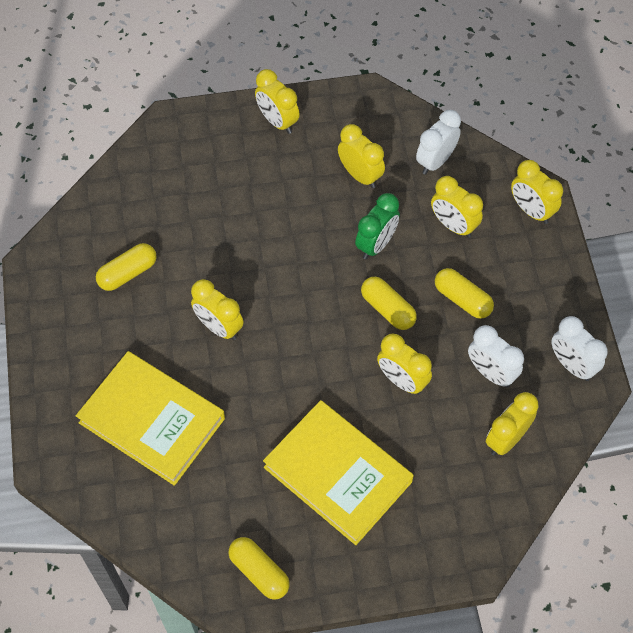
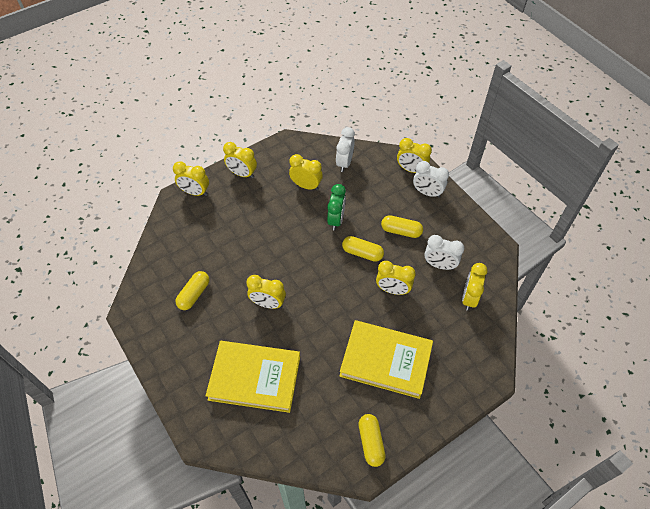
camera: 25 degrees left, 5 degrees down
yellow capsule [229,537,290,599] -> yellow capsule turned 60 degrees clockwise [359,414,386,467]
yellow clock [431,176,483,238] -> yellow clock moved to [173,161,209,196]
white clock [551,316,608,381] -> white clock moved to [413,161,449,198]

▶ _Work order_
Return every line of the data above in which "degrees" appears.

▶ _Expected answer_
camera: 25 degrees left, 5 degrees down
yellow capsule [229,537,290,599] -> yellow capsule turned 60 degrees clockwise [359,414,386,467]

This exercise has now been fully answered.